**Activity**
Reproduce exactly the entries from the "J1 pin 1: COM -> AOUT2" line to the end. Skip all pictures.

--- START ---

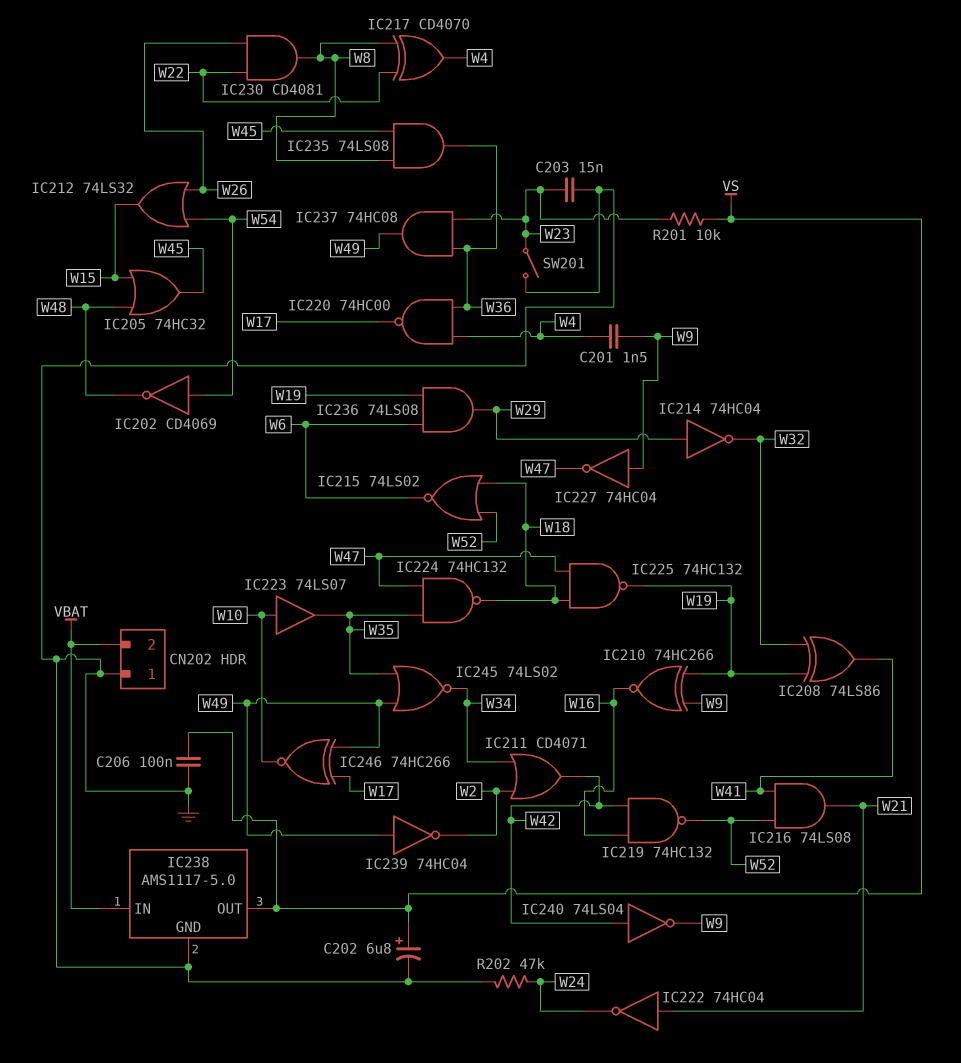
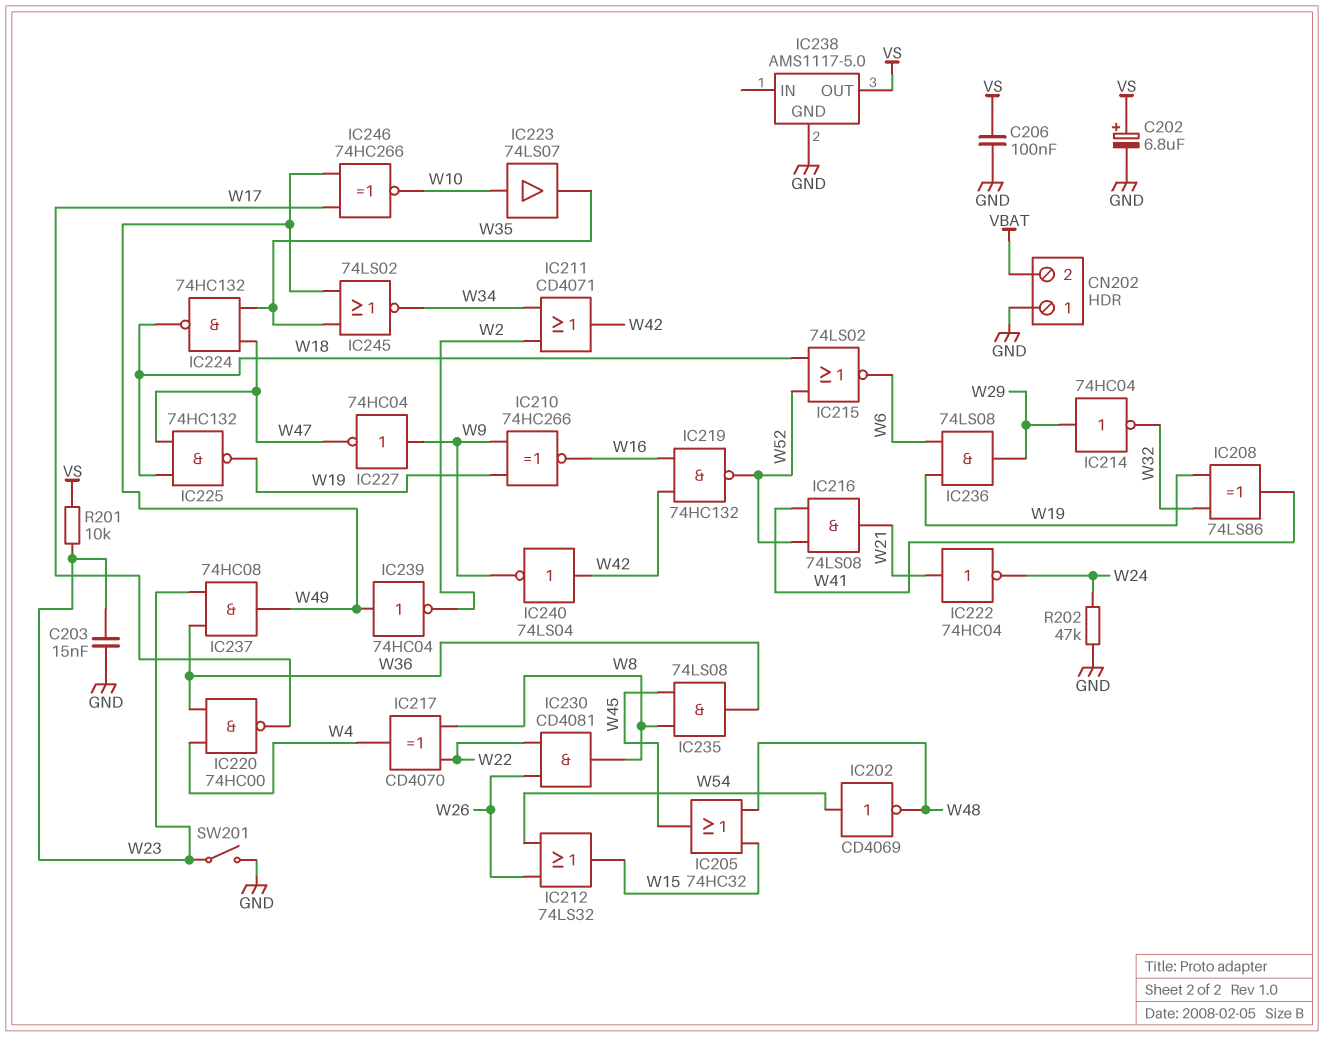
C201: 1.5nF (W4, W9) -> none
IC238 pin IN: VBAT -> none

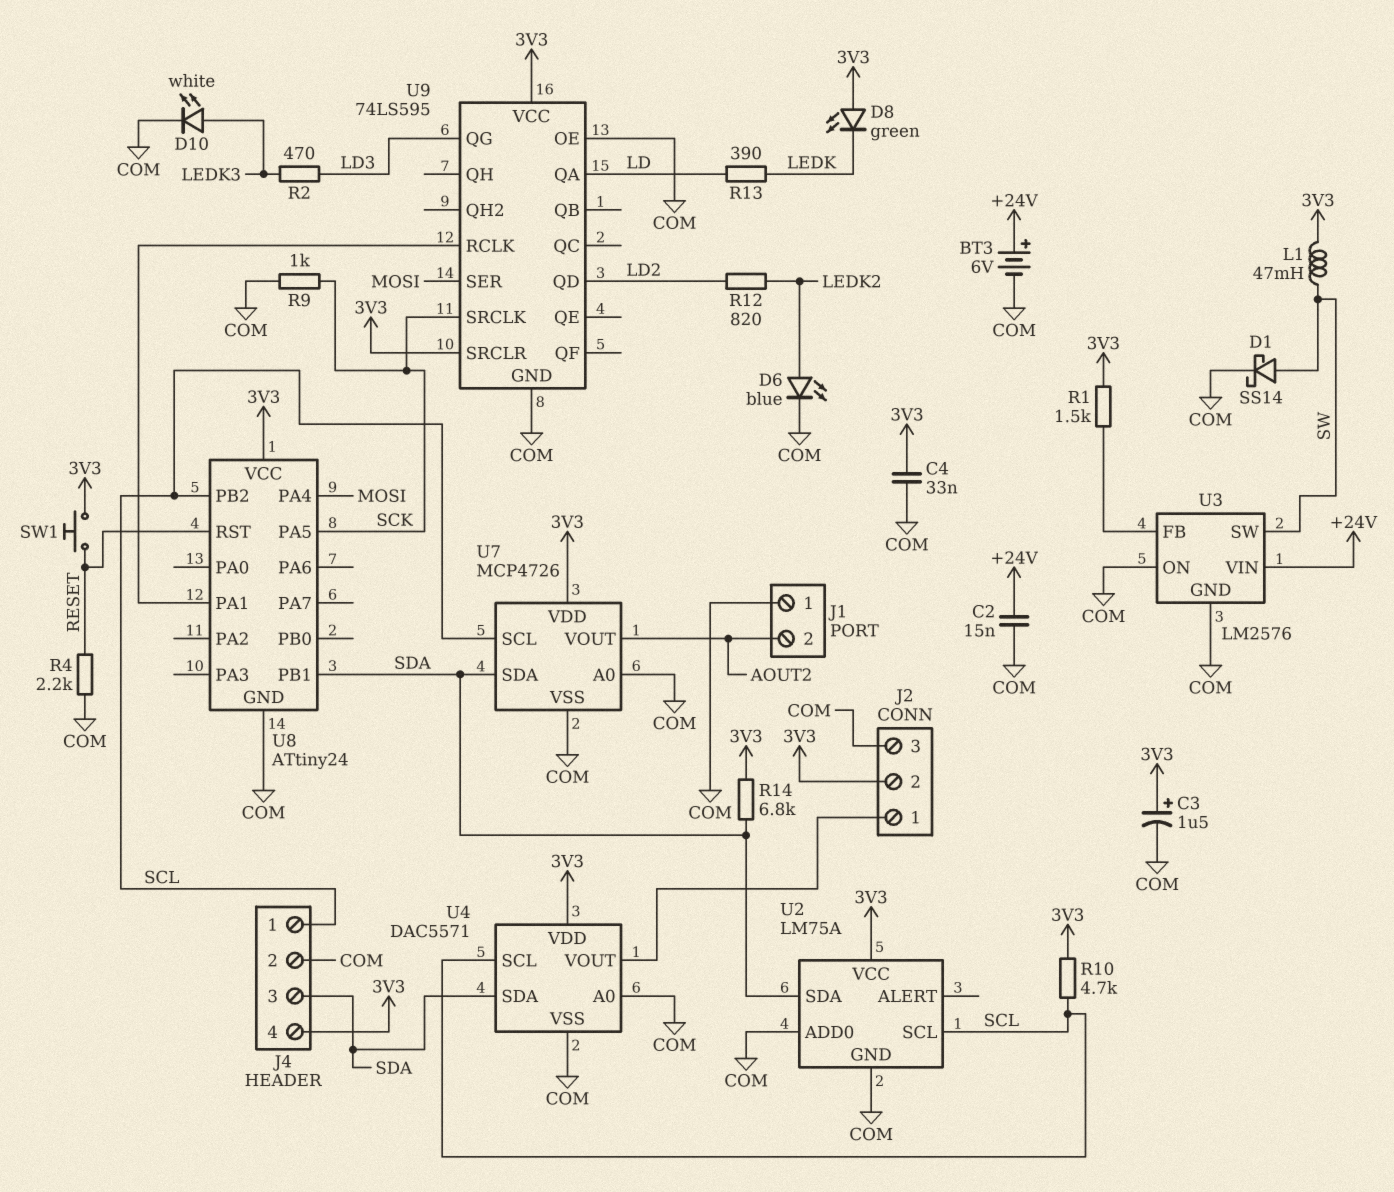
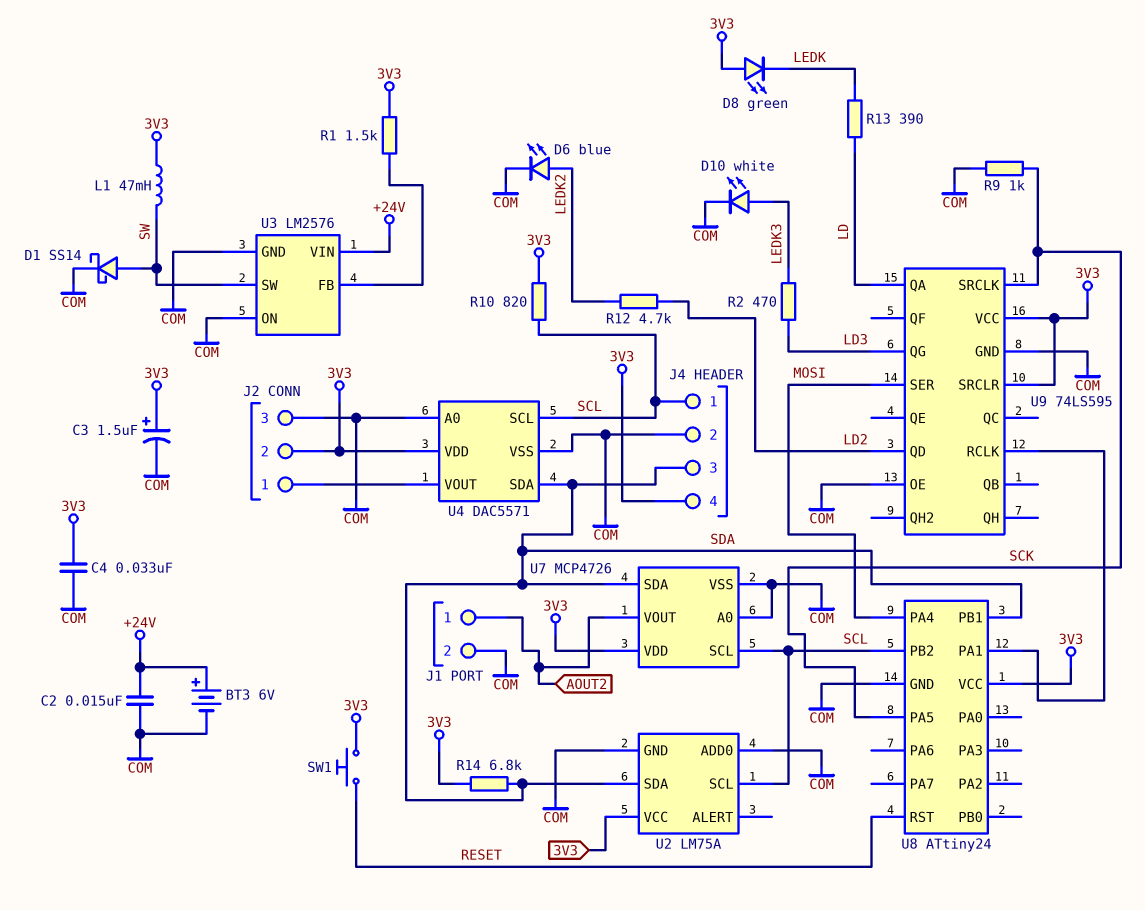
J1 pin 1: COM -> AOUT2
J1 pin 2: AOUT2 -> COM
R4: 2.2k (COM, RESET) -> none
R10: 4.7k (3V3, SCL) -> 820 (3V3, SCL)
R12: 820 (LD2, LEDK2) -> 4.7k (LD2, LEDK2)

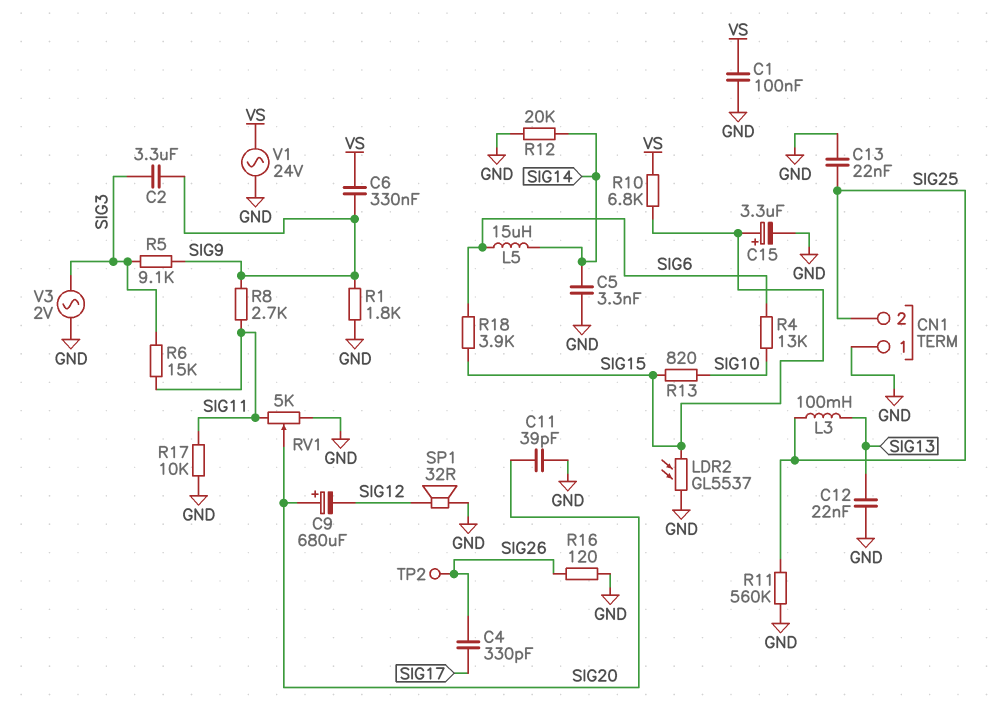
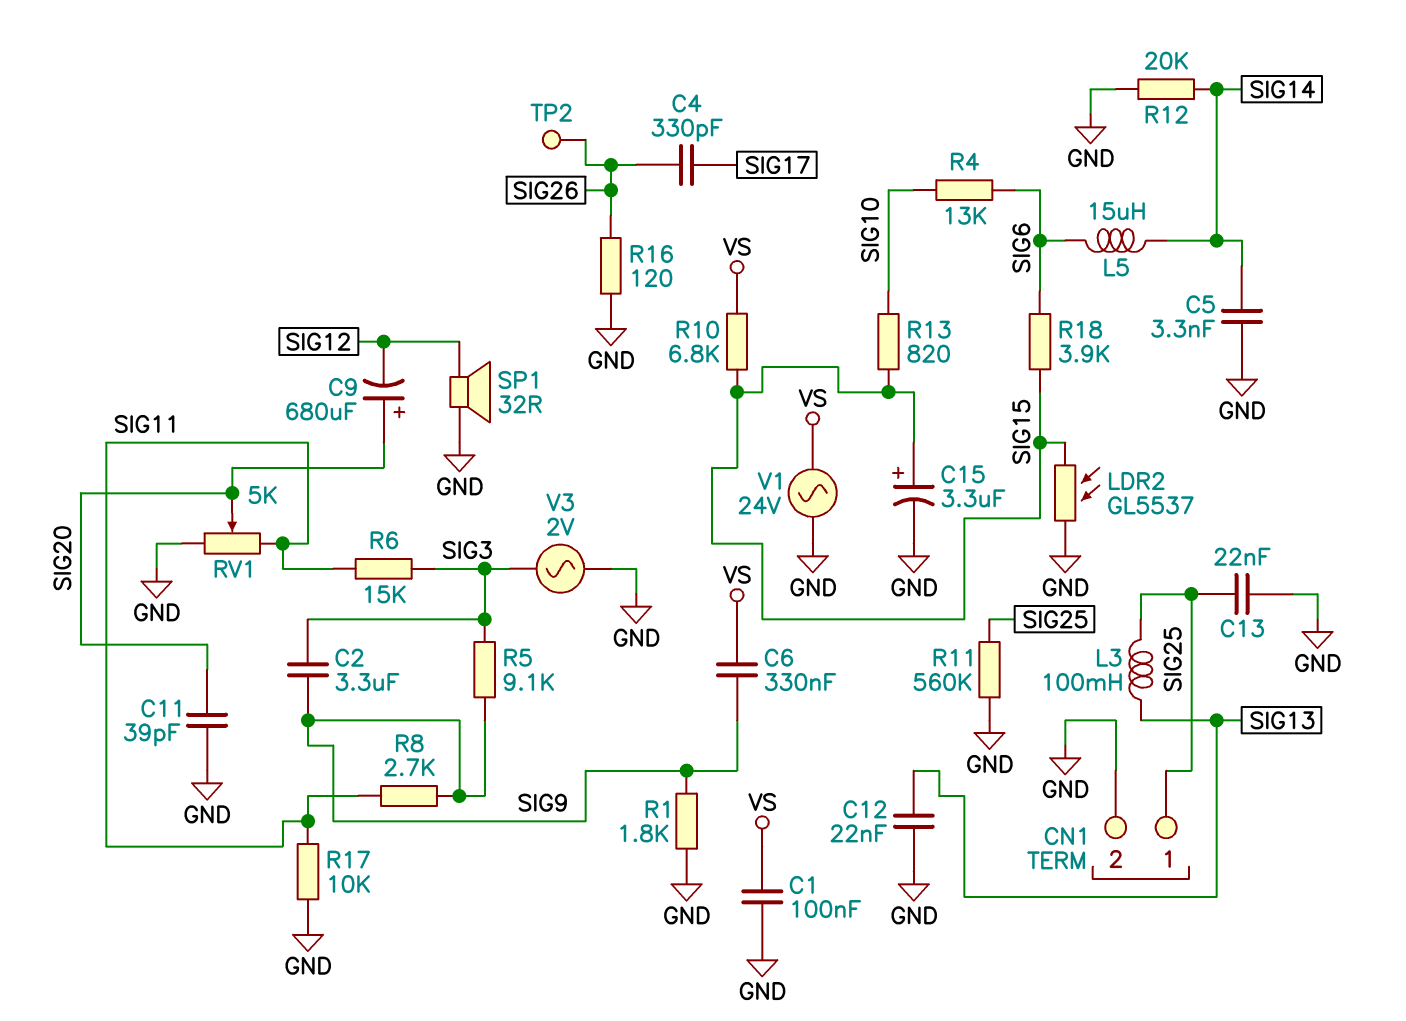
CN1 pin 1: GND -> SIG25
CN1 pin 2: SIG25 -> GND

--- END ---

**Answer space**
J1 pin 1: COM -> AOUT2
J1 pin 2: AOUT2 -> COM
R4: 2.2k (COM, RESET) -> none
R10: 4.7k (3V3, SCL) -> 820 (3V3, SCL)
R12: 820 (LD2, LEDK2) -> 4.7k (LD2, LEDK2)

CN1 pin 1: GND -> SIG25
CN1 pin 2: SIG25 -> GND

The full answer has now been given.